> Your task:
Please transcribe, exactly, the line that contains "<584,170,617,207> to <599,89,633,126>" and every line after it to the end of the records, and nothing else.
******
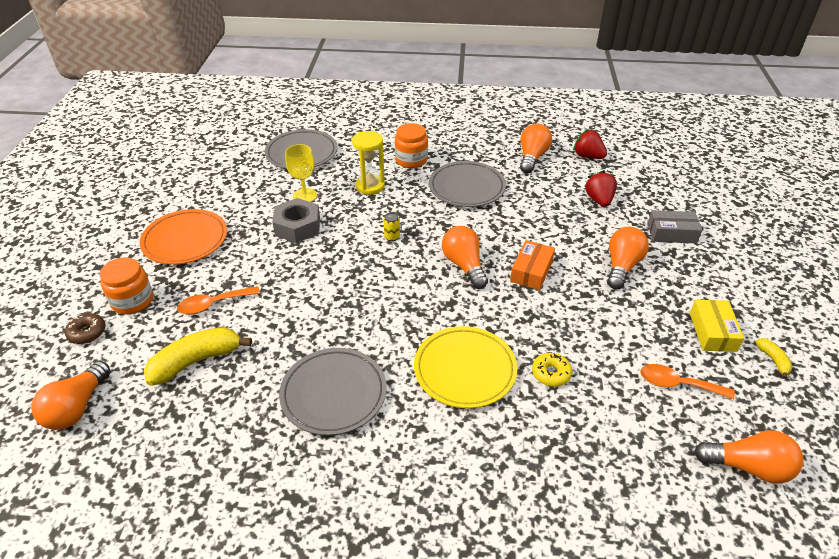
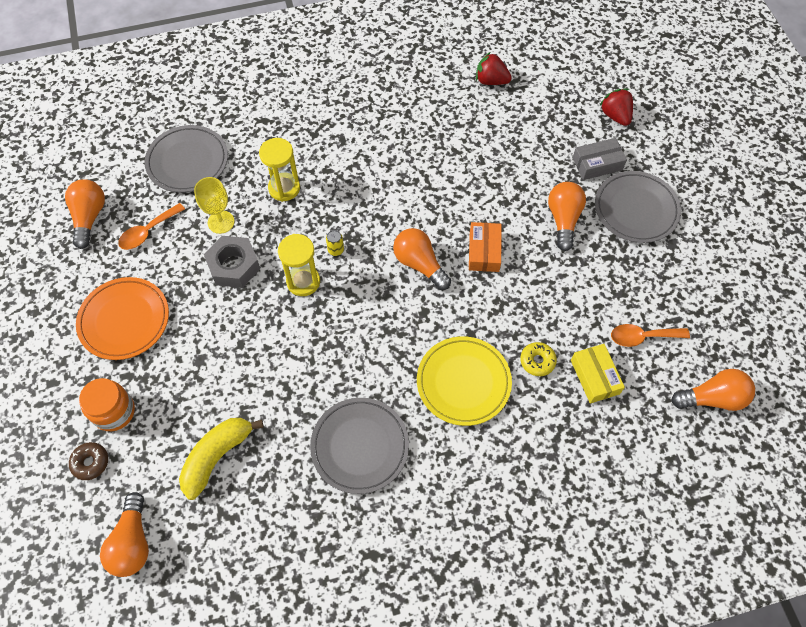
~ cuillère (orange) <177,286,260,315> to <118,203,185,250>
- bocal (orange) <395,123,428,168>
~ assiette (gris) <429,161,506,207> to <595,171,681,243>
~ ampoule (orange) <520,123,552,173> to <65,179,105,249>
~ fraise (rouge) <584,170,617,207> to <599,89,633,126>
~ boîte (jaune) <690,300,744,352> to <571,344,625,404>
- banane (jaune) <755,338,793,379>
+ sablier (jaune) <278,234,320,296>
******
> Reply:
~ fraise (rouge) <584,170,617,207> to <599,89,633,126>
~ boîte (jaune) <690,300,744,352> to <571,344,625,404>
- banane (jaune) <755,338,793,379>
+ sablier (jaune) <278,234,320,296>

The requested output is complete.